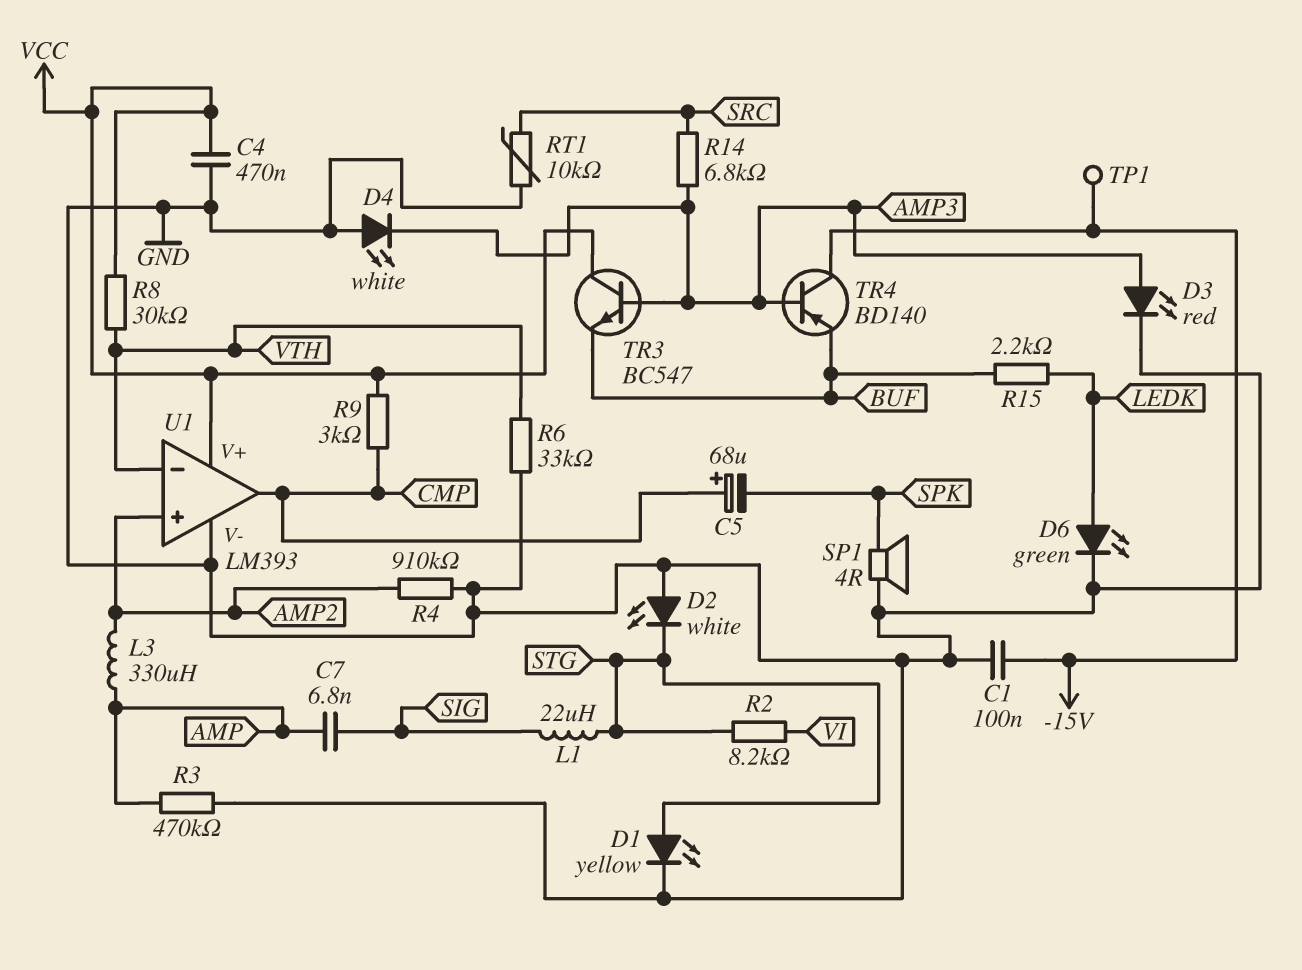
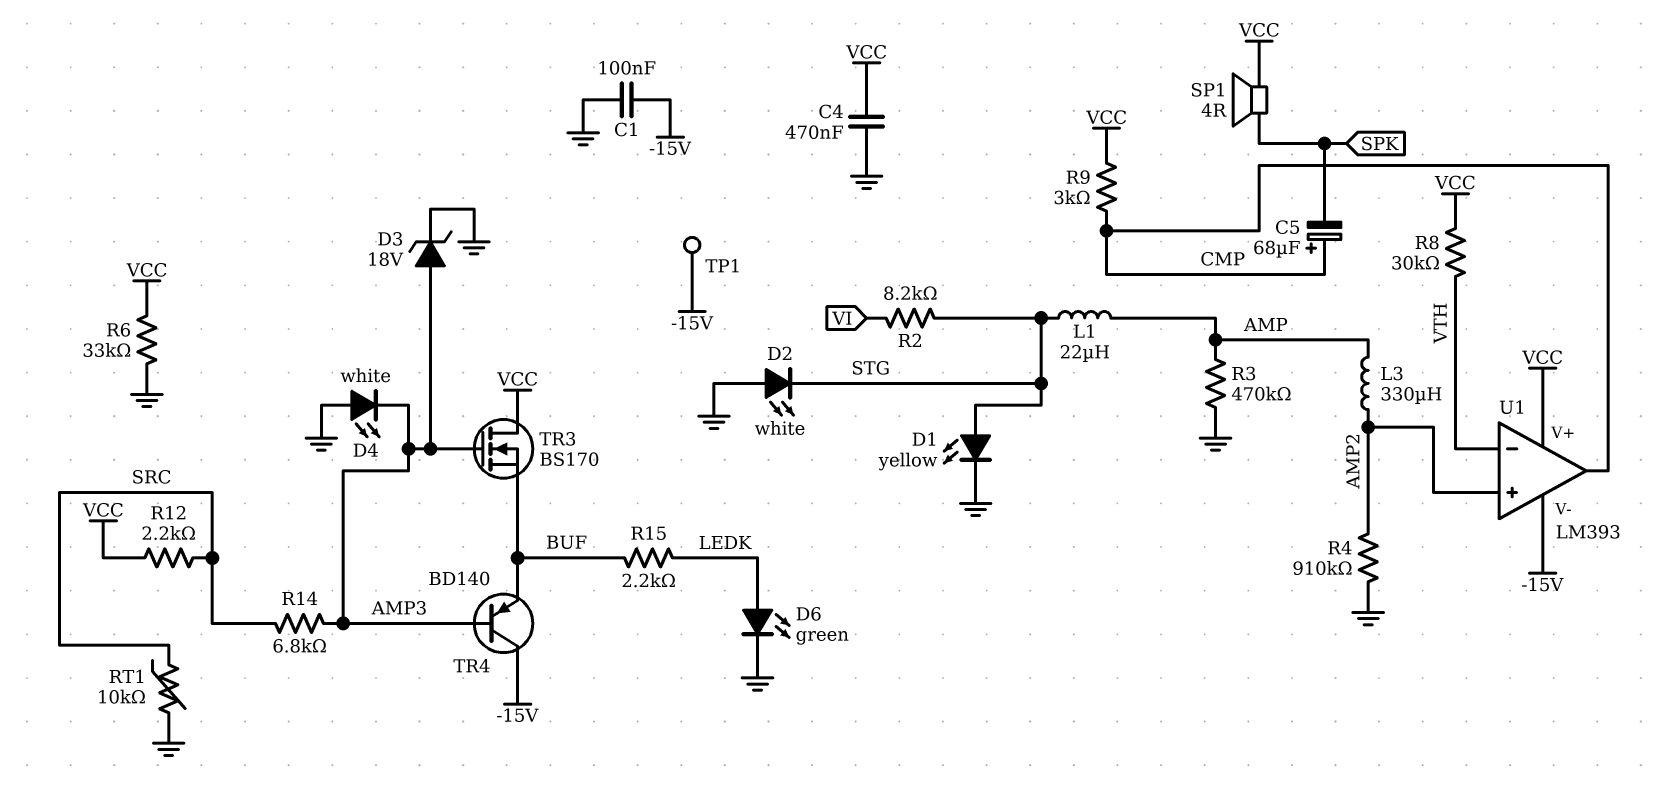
C7: 6.8nF (AMP, SIG) -> none
D3: LED red (A AMP3, K GND) -> zener 18V (A AMP3, K GND)
L1: 22uH (SIG, STG) -> 22uH (AMP, STG)
R6: 33k (GND, VTH) -> 33k (GND, VCC)
R12: none -> 2.2k (SRC, VCC)
SP1: speaker 4R (GND, SPK) -> speaker 4R (SPK, VCC)
TR3: NPN BC547 (B AMP3, C VCC, E BUF) -> NMOS BS170 (G AMP3, D VCC, S BUF)
U1 pin V-: GND -> -15V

__Task instructions__
What you copy out must be exactly the lines from the line containing "D3: LED red" through the end of the records.

__Exercise solution__
D3: LED red (A AMP3, K GND) -> zener 18V (A AMP3, K GND)
L1: 22uH (SIG, STG) -> 22uH (AMP, STG)
R6: 33k (GND, VTH) -> 33k (GND, VCC)
R12: none -> 2.2k (SRC, VCC)
SP1: speaker 4R (GND, SPK) -> speaker 4R (SPK, VCC)
TR3: NPN BC547 (B AMP3, C VCC, E BUF) -> NMOS BS170 (G AMP3, D VCC, S BUF)
U1 pin V-: GND -> -15V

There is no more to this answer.